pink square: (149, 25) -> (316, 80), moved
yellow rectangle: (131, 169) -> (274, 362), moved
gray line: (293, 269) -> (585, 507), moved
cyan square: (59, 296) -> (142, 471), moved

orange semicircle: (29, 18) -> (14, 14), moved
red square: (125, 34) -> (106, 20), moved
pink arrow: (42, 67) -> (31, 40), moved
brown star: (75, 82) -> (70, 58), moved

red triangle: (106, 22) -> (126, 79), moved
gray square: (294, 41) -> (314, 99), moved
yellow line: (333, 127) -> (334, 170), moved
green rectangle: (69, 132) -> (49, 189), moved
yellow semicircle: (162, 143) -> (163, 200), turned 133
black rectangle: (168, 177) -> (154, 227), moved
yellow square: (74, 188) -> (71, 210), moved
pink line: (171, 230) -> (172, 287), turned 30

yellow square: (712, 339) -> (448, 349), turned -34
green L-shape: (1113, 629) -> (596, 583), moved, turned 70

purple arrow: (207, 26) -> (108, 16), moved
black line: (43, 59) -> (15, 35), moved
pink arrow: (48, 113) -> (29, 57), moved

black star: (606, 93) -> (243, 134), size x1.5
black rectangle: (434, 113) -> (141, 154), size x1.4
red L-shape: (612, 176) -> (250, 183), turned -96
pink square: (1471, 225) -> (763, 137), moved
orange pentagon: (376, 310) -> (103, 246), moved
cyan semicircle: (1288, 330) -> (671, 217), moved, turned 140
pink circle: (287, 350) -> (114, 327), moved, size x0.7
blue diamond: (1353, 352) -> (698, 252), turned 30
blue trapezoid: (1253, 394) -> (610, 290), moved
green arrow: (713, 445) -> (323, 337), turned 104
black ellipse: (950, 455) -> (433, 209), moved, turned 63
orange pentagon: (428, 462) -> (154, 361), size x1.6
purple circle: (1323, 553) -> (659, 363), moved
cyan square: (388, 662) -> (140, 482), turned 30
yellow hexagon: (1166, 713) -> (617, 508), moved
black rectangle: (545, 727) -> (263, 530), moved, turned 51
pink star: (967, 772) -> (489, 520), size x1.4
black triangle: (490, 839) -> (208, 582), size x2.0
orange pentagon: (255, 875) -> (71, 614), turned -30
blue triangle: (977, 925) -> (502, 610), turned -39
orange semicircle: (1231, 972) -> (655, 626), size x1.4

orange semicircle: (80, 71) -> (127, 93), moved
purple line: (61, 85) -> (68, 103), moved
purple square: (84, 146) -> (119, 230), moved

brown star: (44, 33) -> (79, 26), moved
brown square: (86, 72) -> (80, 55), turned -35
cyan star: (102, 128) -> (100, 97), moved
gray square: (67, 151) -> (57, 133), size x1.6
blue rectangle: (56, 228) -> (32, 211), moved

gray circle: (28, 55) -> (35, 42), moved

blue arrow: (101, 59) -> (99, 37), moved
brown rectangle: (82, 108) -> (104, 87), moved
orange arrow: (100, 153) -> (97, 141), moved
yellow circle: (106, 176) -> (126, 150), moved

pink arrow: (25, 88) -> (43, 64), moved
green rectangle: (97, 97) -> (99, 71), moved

______

Exercise prompt:
Provide only the number of lines within the material that contain the string "pentagon".

Answer to this problem:
3